§ Raw data
--- START ---
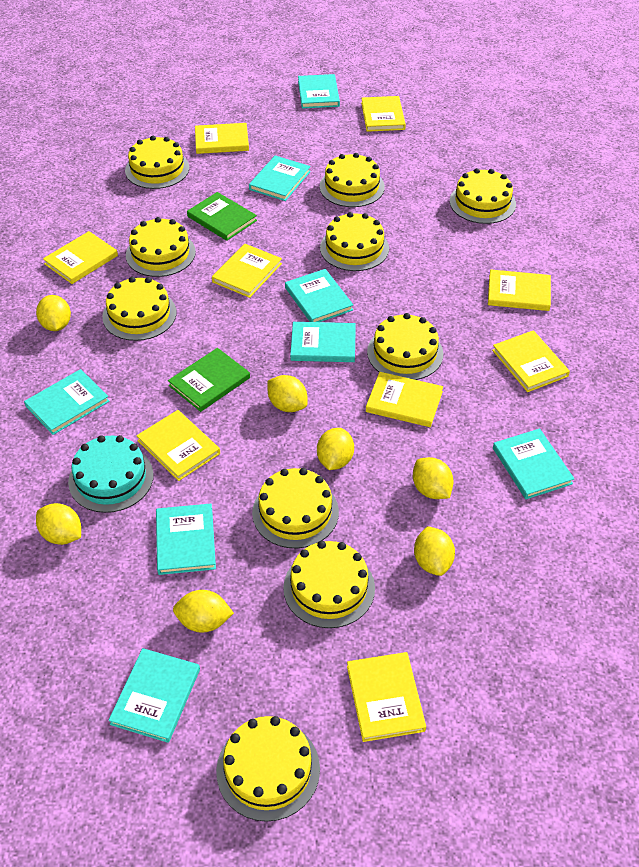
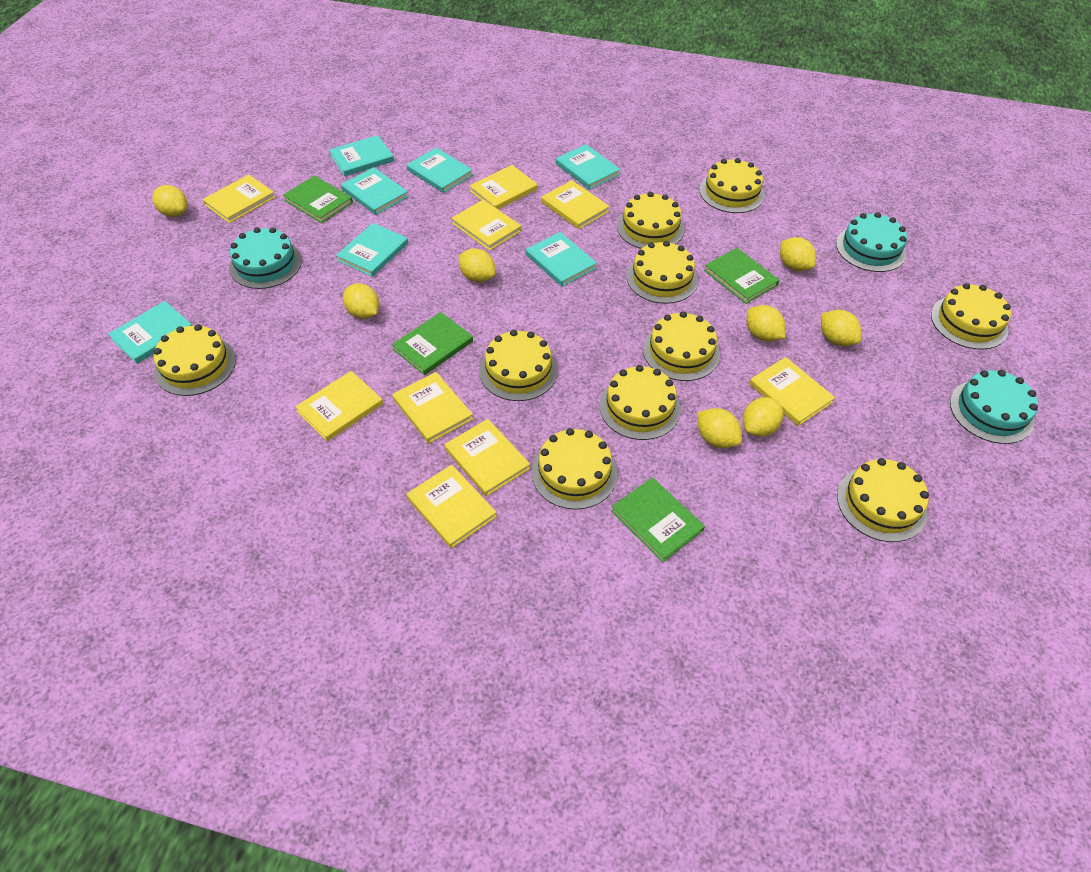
green book: 2 -> 4
turquoise book: 8 -> 7
turquoise cake: 1 -> 3
yellow lemon: 7 -> 8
--- END ---
§ Problem description
Using the data above, copy each line that contains "turquoise".

§ Reply
turquoise book: 8 -> 7
turquoise cake: 1 -> 3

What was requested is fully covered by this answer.